Dataset items
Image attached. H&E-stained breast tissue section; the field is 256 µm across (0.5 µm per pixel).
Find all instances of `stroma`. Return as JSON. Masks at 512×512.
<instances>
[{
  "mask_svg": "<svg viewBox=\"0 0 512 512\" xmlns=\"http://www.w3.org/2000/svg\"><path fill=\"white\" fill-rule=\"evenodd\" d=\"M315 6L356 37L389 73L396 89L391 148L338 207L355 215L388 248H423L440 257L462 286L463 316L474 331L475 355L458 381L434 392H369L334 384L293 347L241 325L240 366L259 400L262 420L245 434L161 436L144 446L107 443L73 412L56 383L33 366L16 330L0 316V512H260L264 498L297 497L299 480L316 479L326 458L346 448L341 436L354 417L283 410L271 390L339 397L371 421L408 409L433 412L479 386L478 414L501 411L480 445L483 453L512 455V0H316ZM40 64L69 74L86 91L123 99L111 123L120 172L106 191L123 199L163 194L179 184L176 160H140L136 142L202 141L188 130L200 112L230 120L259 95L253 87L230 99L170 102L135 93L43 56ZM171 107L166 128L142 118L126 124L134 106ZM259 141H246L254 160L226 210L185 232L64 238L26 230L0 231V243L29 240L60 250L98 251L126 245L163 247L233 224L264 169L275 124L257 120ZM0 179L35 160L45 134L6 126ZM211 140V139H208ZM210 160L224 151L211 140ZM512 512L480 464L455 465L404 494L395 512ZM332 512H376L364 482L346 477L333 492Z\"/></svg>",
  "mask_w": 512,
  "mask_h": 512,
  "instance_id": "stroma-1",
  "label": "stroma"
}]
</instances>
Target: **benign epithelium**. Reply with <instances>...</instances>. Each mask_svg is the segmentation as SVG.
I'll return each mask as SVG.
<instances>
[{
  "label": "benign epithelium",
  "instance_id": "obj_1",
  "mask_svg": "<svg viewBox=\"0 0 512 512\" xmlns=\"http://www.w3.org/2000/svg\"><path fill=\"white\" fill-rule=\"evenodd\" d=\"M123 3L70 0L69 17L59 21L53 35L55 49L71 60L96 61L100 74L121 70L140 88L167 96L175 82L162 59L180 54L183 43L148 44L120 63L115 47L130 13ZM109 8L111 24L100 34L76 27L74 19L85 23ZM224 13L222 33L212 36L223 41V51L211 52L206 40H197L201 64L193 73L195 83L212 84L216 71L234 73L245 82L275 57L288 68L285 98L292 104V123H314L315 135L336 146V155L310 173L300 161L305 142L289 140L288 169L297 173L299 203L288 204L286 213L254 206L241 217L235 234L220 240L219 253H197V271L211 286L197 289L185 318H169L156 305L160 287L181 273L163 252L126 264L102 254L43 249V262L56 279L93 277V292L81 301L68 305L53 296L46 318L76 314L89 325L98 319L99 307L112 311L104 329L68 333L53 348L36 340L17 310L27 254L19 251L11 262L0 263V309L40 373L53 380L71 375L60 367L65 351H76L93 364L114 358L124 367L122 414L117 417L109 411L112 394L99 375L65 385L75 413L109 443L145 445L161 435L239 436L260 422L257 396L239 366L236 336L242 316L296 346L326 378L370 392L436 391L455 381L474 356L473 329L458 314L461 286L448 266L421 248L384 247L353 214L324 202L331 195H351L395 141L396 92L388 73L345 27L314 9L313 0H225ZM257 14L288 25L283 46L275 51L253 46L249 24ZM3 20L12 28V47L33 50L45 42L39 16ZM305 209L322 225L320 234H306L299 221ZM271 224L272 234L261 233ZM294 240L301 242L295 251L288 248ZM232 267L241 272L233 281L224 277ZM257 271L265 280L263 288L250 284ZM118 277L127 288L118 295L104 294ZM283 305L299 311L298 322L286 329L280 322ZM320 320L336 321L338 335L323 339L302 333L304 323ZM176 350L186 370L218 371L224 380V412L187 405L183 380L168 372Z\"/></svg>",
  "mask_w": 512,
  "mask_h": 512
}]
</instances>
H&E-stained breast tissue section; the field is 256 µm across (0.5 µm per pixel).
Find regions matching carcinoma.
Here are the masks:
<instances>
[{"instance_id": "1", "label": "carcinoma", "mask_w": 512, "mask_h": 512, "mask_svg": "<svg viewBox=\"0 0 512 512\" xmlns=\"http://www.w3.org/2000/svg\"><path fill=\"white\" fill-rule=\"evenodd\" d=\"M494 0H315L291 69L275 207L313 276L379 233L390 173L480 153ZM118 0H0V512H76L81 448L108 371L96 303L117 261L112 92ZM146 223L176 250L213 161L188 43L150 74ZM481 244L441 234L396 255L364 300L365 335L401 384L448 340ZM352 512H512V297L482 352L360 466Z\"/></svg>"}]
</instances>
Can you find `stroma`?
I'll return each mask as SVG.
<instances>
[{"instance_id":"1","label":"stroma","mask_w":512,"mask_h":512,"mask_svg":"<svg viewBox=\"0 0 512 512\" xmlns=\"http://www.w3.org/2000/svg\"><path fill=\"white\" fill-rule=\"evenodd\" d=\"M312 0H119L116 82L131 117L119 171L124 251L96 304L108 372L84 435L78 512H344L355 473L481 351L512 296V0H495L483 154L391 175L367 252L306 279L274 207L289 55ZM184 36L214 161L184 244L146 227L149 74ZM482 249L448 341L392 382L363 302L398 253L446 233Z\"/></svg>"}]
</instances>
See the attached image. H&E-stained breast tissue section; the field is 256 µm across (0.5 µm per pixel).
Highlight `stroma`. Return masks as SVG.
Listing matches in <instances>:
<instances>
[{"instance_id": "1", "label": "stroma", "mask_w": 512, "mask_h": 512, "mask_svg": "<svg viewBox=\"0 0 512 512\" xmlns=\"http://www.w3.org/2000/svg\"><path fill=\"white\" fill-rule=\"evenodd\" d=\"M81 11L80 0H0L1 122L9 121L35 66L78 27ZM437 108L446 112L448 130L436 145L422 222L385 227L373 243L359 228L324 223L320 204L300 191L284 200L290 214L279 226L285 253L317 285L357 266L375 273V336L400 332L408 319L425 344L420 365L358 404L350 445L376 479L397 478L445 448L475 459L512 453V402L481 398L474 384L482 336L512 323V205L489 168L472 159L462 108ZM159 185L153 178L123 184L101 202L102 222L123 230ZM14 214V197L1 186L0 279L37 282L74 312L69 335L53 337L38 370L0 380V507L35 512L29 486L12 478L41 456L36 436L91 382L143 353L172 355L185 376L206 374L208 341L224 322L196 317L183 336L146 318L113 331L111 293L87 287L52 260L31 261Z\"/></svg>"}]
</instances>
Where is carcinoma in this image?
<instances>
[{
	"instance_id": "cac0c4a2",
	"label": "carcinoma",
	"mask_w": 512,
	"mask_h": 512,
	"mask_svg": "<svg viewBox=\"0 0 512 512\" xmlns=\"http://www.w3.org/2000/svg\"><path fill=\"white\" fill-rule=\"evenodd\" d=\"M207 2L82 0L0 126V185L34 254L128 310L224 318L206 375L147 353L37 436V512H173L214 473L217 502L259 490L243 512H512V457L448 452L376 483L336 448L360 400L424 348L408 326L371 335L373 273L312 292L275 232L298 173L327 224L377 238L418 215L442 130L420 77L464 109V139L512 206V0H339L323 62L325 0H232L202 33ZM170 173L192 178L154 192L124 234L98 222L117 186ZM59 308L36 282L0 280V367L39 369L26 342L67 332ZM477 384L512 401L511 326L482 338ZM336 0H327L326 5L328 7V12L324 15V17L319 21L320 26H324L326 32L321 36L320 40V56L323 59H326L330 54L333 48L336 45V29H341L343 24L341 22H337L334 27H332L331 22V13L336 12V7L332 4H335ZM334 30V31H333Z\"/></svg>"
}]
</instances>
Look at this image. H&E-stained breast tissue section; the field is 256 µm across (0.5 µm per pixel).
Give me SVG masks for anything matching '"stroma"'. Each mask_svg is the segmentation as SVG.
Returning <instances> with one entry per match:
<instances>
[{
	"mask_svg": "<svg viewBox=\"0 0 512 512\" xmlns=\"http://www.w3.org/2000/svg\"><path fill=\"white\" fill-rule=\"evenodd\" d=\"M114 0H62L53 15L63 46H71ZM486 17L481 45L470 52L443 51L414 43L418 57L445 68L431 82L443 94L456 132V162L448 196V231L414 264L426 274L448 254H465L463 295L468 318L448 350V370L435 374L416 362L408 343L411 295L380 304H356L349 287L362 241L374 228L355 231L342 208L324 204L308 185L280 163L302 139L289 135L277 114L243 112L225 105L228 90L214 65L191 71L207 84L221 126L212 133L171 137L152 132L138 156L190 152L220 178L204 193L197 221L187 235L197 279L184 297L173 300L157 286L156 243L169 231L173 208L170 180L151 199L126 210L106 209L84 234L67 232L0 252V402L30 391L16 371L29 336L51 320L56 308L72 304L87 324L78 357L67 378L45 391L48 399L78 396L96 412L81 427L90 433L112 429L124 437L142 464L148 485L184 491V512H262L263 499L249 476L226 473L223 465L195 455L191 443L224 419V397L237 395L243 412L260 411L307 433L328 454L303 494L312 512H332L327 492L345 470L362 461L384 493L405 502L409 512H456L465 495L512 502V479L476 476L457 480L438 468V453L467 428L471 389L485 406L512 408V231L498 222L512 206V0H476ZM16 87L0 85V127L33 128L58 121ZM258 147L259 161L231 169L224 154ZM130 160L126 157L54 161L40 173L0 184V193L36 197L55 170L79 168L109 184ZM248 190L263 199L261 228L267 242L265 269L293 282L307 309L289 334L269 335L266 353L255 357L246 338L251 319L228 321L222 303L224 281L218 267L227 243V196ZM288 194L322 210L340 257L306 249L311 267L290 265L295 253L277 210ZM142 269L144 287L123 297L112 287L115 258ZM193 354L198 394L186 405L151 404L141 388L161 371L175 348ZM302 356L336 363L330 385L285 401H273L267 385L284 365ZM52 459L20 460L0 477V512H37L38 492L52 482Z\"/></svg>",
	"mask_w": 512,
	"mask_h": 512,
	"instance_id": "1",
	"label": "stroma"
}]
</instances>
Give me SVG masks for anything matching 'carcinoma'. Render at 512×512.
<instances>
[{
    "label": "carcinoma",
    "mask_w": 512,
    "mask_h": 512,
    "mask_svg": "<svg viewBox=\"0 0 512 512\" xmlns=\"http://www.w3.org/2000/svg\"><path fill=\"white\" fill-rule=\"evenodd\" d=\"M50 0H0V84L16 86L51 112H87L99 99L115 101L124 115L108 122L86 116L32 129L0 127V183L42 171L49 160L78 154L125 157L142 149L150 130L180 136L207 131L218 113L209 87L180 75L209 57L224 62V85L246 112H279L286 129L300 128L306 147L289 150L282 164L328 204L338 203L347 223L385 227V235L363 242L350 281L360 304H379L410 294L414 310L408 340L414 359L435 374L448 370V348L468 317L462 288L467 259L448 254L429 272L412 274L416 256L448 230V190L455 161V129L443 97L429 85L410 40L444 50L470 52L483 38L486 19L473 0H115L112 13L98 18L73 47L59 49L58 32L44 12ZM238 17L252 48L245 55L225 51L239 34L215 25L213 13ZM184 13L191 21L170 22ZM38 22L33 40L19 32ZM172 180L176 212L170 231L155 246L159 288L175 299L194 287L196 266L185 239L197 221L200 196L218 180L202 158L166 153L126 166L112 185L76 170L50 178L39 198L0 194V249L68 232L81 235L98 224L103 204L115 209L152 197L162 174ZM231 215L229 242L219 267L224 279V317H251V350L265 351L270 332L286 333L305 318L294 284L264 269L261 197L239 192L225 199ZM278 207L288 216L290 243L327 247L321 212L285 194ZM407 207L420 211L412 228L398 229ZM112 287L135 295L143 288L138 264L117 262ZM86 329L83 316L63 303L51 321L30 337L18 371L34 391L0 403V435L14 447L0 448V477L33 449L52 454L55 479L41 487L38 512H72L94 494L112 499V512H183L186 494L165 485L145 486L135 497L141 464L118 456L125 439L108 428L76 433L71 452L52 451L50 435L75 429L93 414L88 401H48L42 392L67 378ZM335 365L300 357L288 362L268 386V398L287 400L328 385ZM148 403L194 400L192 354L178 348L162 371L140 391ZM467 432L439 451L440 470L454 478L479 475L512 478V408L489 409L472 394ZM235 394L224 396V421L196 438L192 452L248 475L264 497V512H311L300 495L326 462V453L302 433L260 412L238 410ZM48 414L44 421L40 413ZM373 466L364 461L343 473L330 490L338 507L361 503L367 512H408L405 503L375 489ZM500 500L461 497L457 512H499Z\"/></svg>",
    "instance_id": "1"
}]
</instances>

**TASK TO COMPLETE**:
Look back at the entries above. Retype the line with "Where is carcinoma in this image?", the line with "Look at this", and all lines in between.

**RESPONSE FOR THIS EXERCISE**:
Where is carcinoma in this image?
<instances>
[{
	"instance_id": "cac0c4a2",
	"label": "carcinoma",
	"mask_w": 512,
	"mask_h": 512,
	"mask_svg": "<svg viewBox=\"0 0 512 512\" xmlns=\"http://www.w3.org/2000/svg\"><path fill=\"white\" fill-rule=\"evenodd\" d=\"M207 2L82 0L0 126V185L34 254L128 310L224 318L206 375L147 353L37 436V512H173L214 473L217 502L259 490L243 512H512V457L448 452L376 483L336 448L360 400L424 348L408 326L371 335L373 273L312 292L275 232L298 173L327 224L377 238L418 215L442 130L420 77L464 109V139L512 206V0H339L323 62L325 0H232L202 33ZM170 173L192 178L154 192L124 234L98 222L117 186ZM59 308L36 282L0 280V367L39 369L26 342L67 332ZM477 384L512 401L511 326L482 338ZM336 0H327L326 5L328 7V12L324 15V17L319 21L320 26H324L326 32L321 36L320 40V56L323 59H326L330 54L333 48L336 45V29H341L343 24L341 22H337L334 27H332L331 22V13L336 12V7L332 4H335ZM334 30V31H333Z\"/></svg>"
}]
</instances>
Look at this image. H&E-stained breast tissue section; the field is 256 µm across (0.5 µm per pixel).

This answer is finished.